● **Work required**: Exact copies of all the lines below are wanted, without a single picture.

----------------

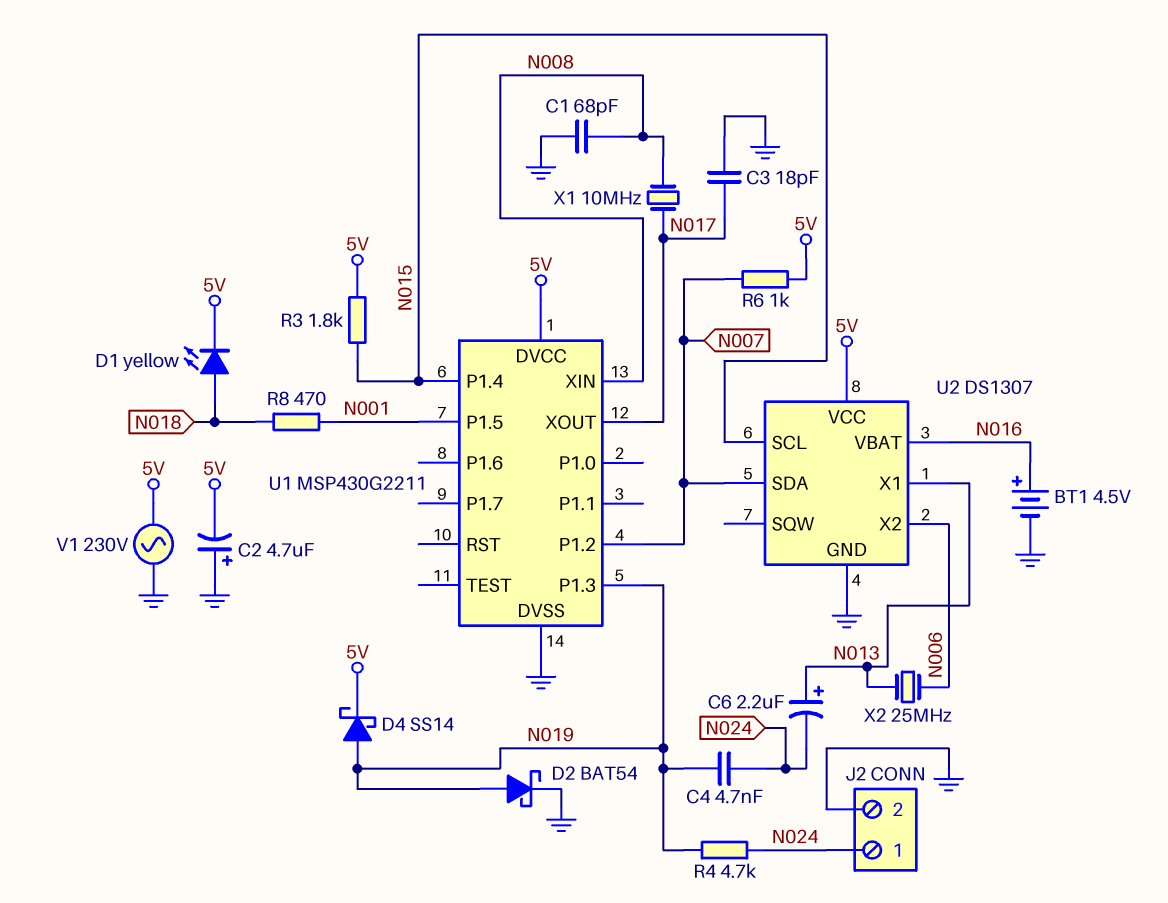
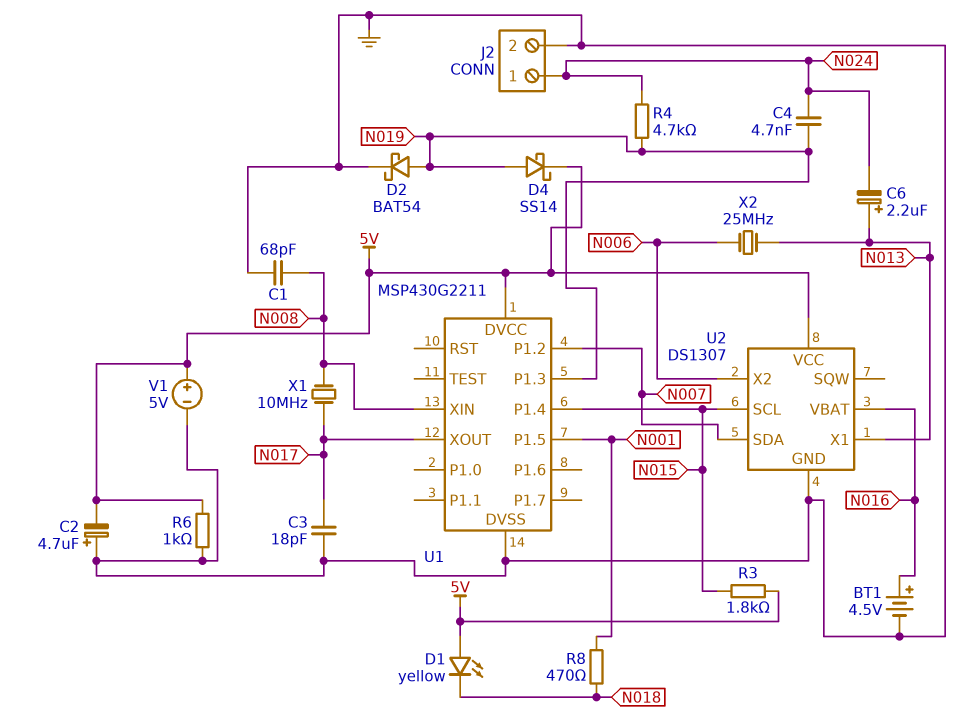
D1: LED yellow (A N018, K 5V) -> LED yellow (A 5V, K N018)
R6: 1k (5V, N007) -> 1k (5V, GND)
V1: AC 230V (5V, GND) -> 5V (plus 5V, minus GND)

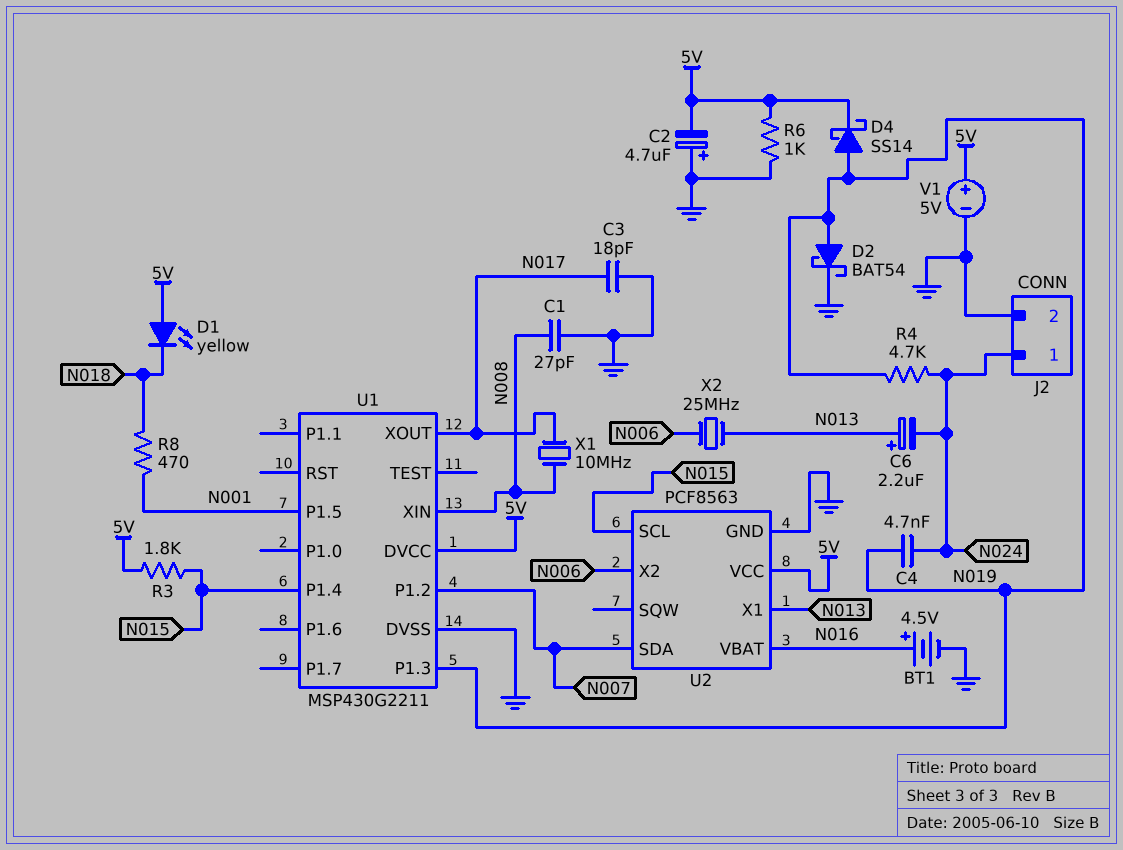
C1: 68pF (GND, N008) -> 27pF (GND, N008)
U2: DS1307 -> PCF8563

----------------

● **The answer**:
D1: LED yellow (A N018, K 5V) -> LED yellow (A 5V, K N018)
R6: 1k (5V, N007) -> 1k (5V, GND)
V1: AC 230V (5V, GND) -> 5V (plus 5V, minus GND)

C1: 68pF (GND, N008) -> 27pF (GND, N008)
U2: DS1307 -> PCF8563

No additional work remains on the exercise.